[Input]:
────────────────────
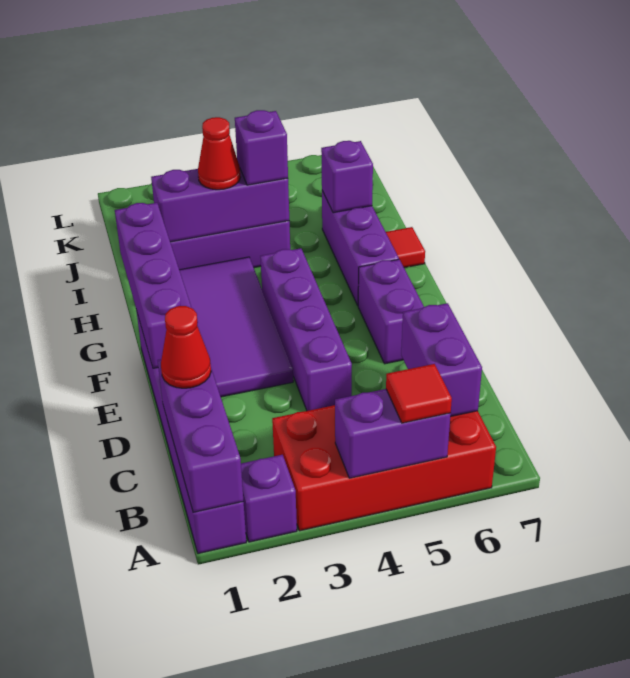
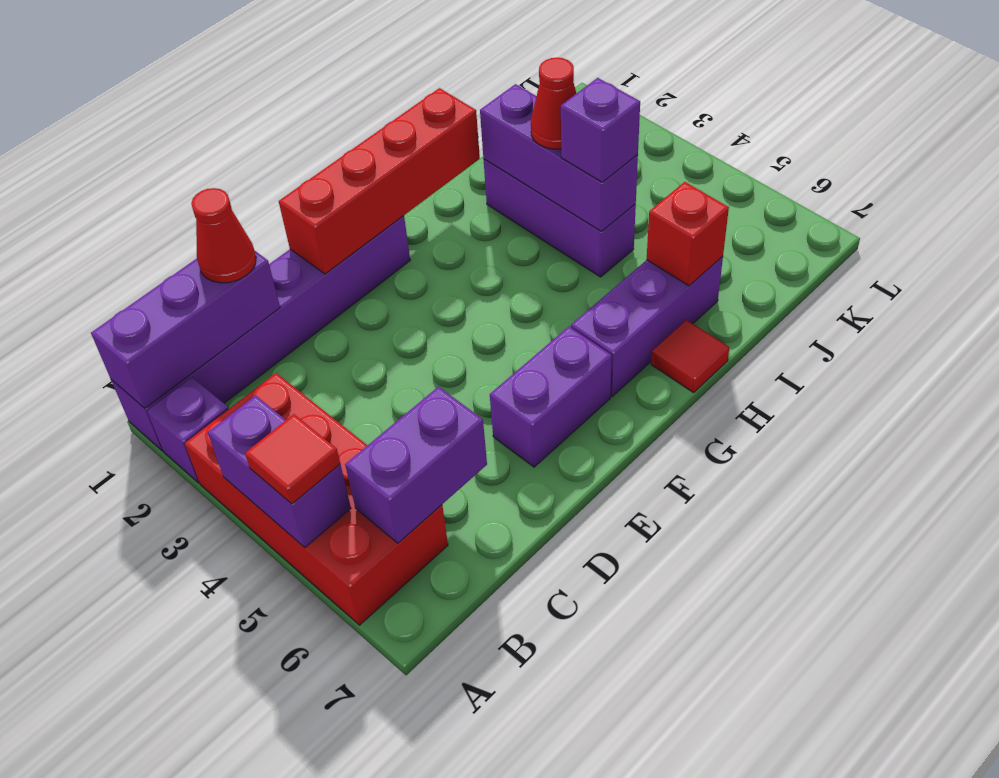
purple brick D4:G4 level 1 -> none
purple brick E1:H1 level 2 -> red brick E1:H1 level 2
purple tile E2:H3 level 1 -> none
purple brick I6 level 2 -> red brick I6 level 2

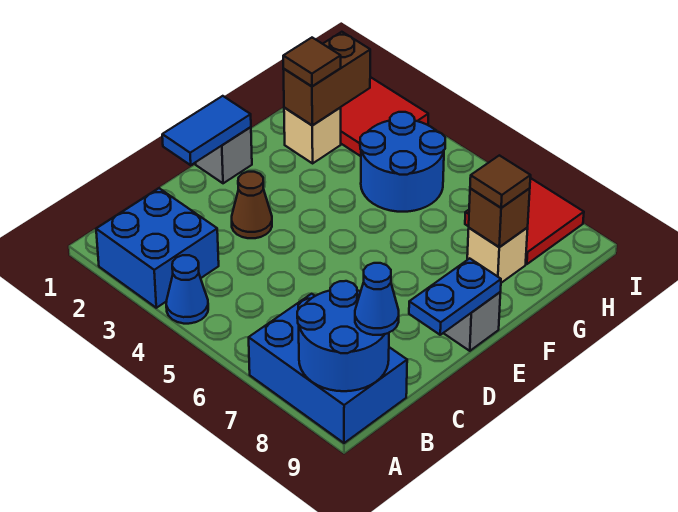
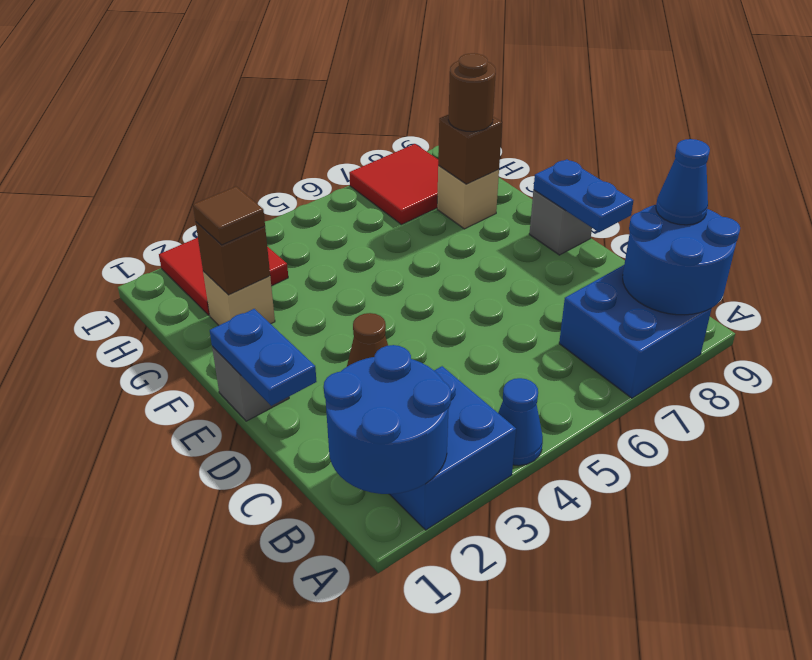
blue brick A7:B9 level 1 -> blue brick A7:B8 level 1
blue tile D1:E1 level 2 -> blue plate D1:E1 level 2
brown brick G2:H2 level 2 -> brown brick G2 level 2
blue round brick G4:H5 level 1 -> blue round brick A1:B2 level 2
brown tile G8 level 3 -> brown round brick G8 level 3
────────────────────
[About this task]:
Print all entries exactly. The images do not belong in the copy.

[Answer box]:
purple brick D4:G4 level 1 -> none
purple brick E1:H1 level 2 -> red brick E1:H1 level 2
purple tile E2:H3 level 1 -> none
purple brick I6 level 2 -> red brick I6 level 2

blue brick A7:B9 level 1 -> blue brick A7:B8 level 1
blue tile D1:E1 level 2 -> blue plate D1:E1 level 2
brown brick G2:H2 level 2 -> brown brick G2 level 2
blue round brick G4:H5 level 1 -> blue round brick A1:B2 level 2
brown tile G8 level 3 -> brown round brick G8 level 3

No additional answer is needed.